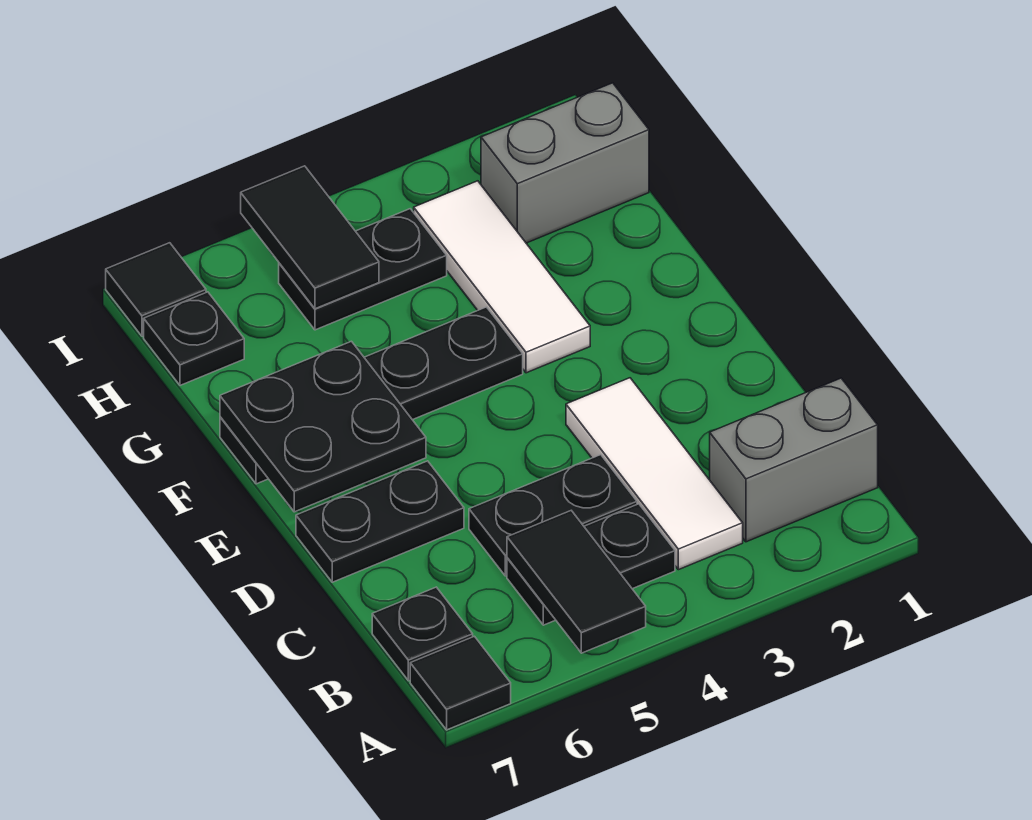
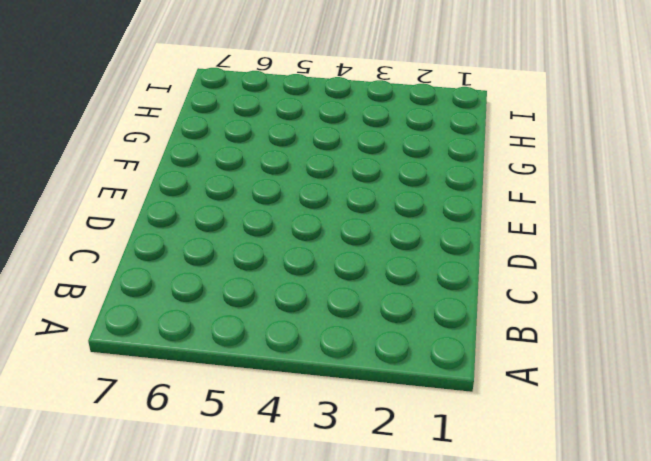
none -> black tile A7 level 1
none -> grey brick B1:B2 level 1
none -> white tile B3:D3 level 1

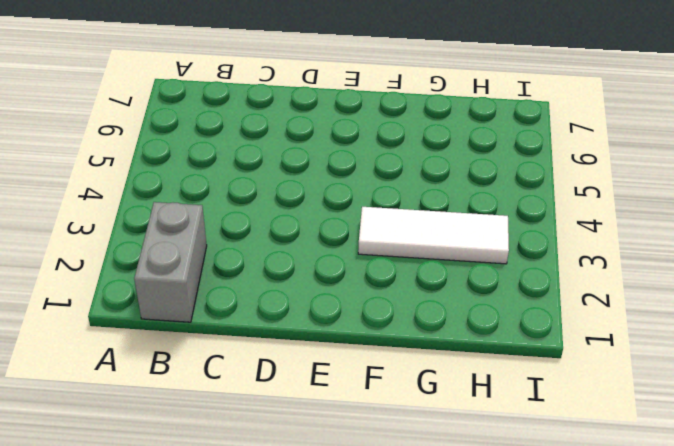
none -> black tile A7 level 1
none -> white tile B3:D3 level 1
none -> black plate B4:B5 level 1

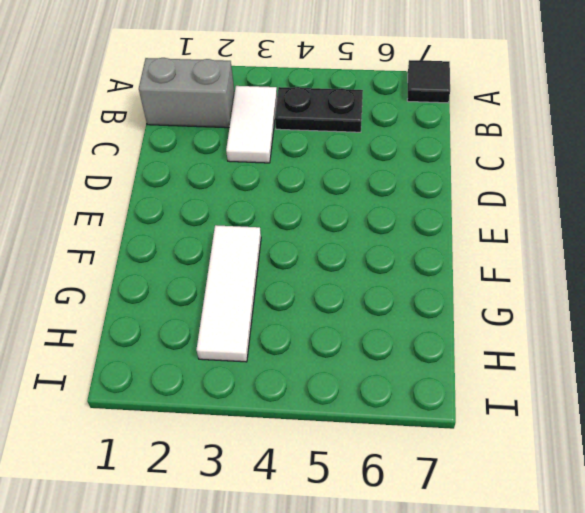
white tile B3:C3 level 1 -> white tile B3:D3 level 1
none -> black plate B7 level 1
none -> black plate C4:C5 level 1
none -> black plate D6:D7 level 1

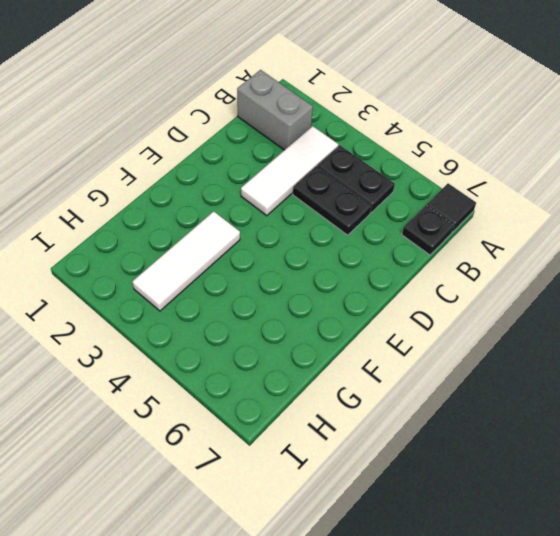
none -> black plate D6:D7 level 1
none -> black plate F4:F7 level 1
none -> grey brick H1:H2 level 1

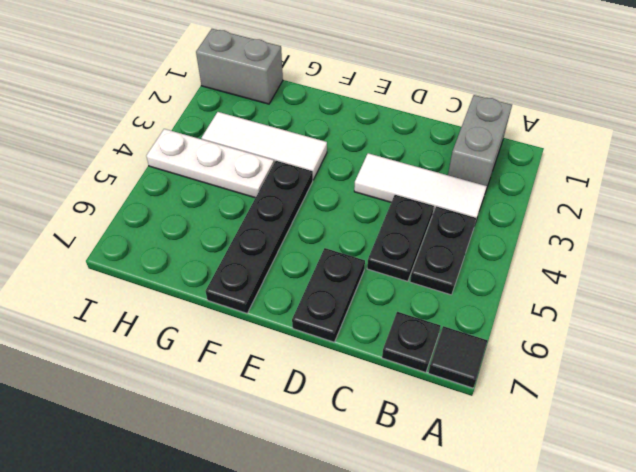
white plate G4:I4 level 1 -> black plate H4:H5 level 1
grey brick H1:I1 level 1 -> grey brick H1:H2 level 1
none -> black plate H7 level 1
none -> black tile I7 level 1
none -> black tile A5:B5 level 2

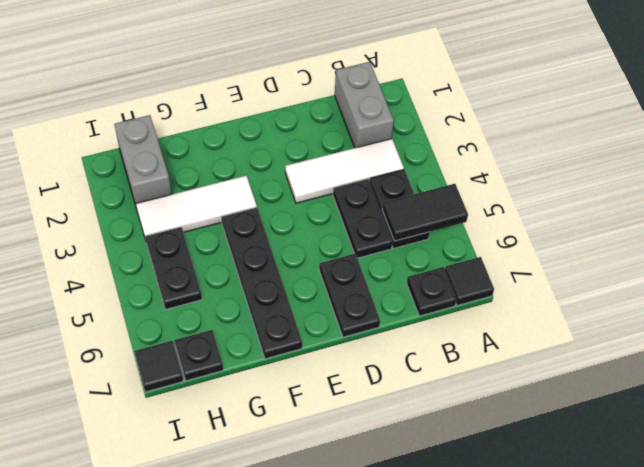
none -> black plate E6:F7 level 2
none -> black tile H5:I5 level 2

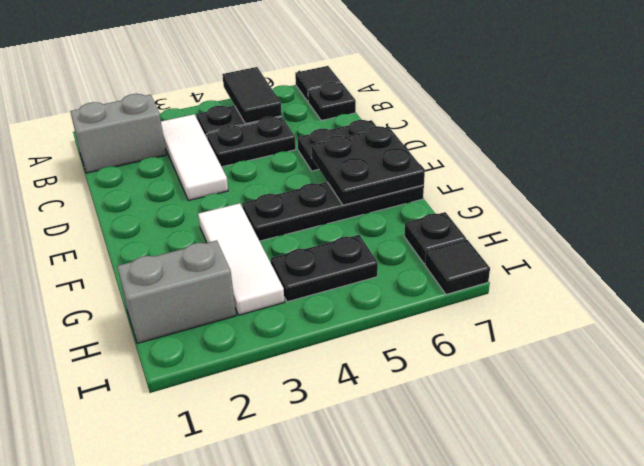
none -> black tile H5:I5 level 2

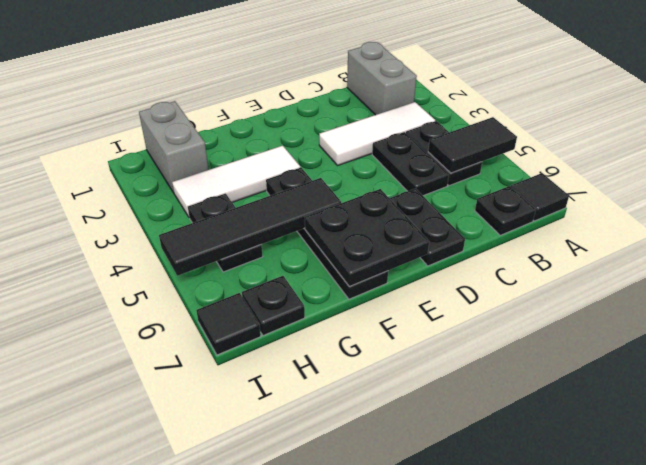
black tile F5:I5 level 2 -> black tile H5:I5 level 2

▶ Directions for this task:
Your answer is a single number: the count of lines in the records holding the string "plate".

▶ Task response:
9